Exercise material
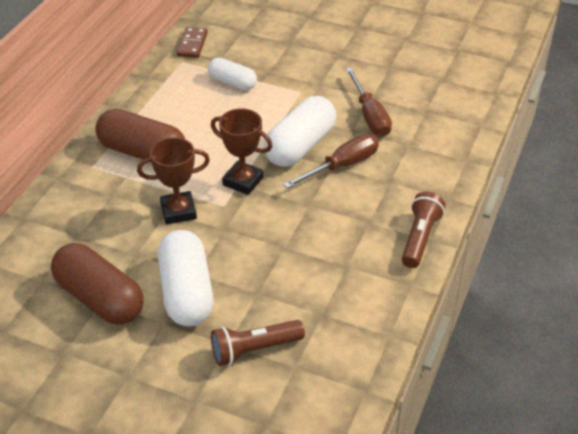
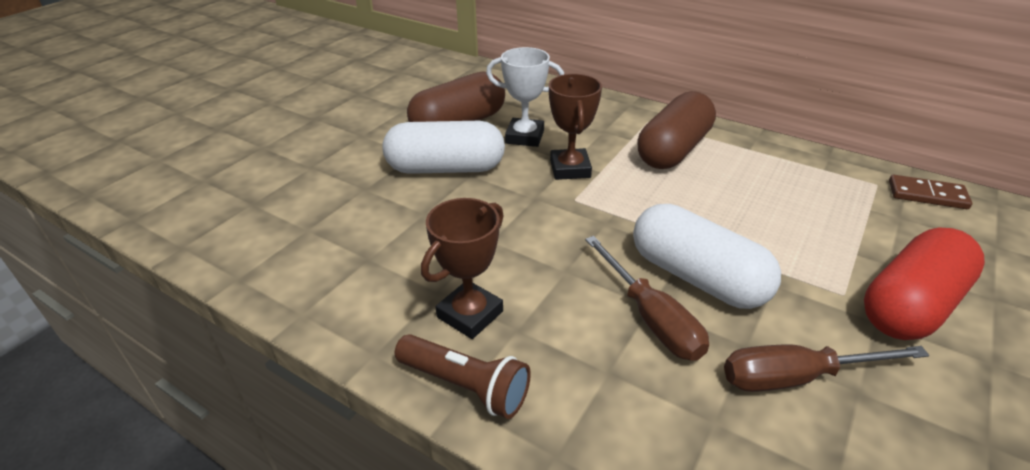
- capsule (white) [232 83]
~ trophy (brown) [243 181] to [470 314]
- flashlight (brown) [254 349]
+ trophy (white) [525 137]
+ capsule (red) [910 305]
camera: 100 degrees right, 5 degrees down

Task item
Output the data above without changes, apart from leaving out the pictures.

Result of this exercise
- capsule (white) [232 83]
~ trophy (brown) [243 181] to [470 314]
- flashlight (brown) [254 349]
+ trophy (white) [525 137]
+ capsule (red) [910 305]
camera: 100 degrees right, 5 degrees down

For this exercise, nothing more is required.